Instructions to follow:
Your copy should match the listing word for word, apart from the pictures, which are left out.

Available data:
┄┄┄┄┄┄┄┄┄┄┄┄┄┄┄┄┄┄┄┄
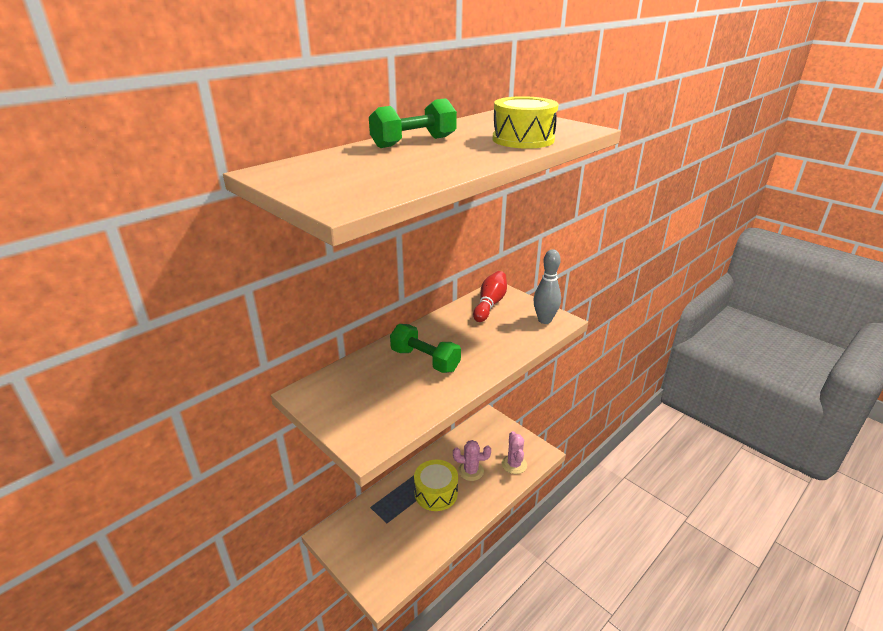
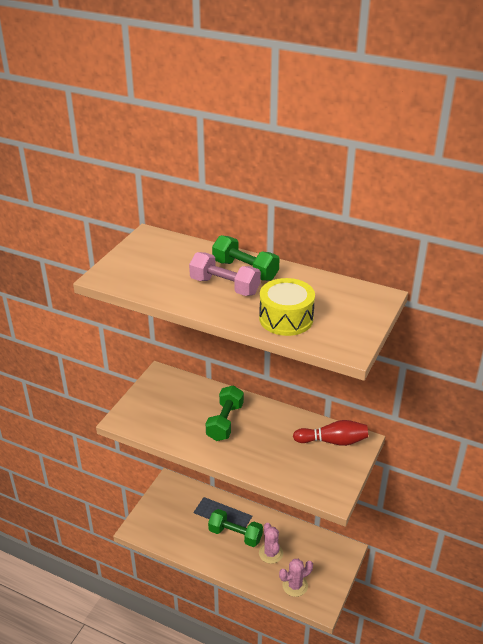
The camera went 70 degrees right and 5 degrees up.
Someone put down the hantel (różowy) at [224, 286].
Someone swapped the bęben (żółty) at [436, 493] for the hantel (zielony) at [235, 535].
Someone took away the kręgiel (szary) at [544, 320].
┄┄┄┄┄┄┄┄┄┄┄┄┄┄┄┄┄┄┄┄
Output:
The camera went 70 degrees right and 5 degrees up.
Someone put down the hantel (różowy) at [224, 286].
Someone swapped the bęben (żółty) at [436, 493] for the hantel (zielony) at [235, 535].
Someone took away the kręgiel (szary) at [544, 320].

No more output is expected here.